Work to complete:
Word for word, transcribe the data below from the line with "gray circle: (339, 182)" to the line with "red star: (176, 100) -> (102, 71), moved", keeping both of those lines.

(Shape state change listings)
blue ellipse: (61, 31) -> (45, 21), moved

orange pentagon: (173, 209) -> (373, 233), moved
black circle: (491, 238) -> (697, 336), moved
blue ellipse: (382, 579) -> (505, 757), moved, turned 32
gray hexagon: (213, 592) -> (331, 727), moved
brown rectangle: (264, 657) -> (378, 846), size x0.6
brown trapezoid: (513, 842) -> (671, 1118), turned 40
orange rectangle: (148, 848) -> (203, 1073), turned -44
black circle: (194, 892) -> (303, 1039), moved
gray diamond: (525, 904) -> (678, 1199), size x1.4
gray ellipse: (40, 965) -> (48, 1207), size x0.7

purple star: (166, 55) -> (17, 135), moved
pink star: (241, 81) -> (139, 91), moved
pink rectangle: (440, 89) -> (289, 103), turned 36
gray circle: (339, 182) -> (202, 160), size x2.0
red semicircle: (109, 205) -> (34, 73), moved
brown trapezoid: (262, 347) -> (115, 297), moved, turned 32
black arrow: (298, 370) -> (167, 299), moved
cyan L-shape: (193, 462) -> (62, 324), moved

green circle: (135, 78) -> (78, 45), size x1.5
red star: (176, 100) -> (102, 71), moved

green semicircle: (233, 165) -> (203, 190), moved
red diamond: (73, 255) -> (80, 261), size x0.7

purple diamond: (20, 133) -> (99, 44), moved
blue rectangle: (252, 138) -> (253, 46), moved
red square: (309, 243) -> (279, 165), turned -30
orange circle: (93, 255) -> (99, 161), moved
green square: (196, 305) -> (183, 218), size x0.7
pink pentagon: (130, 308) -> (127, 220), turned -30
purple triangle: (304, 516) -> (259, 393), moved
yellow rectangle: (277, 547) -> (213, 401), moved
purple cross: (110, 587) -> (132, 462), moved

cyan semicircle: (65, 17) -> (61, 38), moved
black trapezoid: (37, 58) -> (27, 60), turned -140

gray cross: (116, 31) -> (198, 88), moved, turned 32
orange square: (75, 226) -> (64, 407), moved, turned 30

Your response:
gray circle: (339, 182) -> (202, 160), size x2.0
red semicircle: (109, 205) -> (34, 73), moved
brown trapezoid: (262, 347) -> (115, 297), moved, turned 32
black arrow: (298, 370) -> (167, 299), moved
cyan L-shape: (193, 462) -> (62, 324), moved

green circle: (135, 78) -> (78, 45), size x1.5
red star: (176, 100) -> (102, 71), moved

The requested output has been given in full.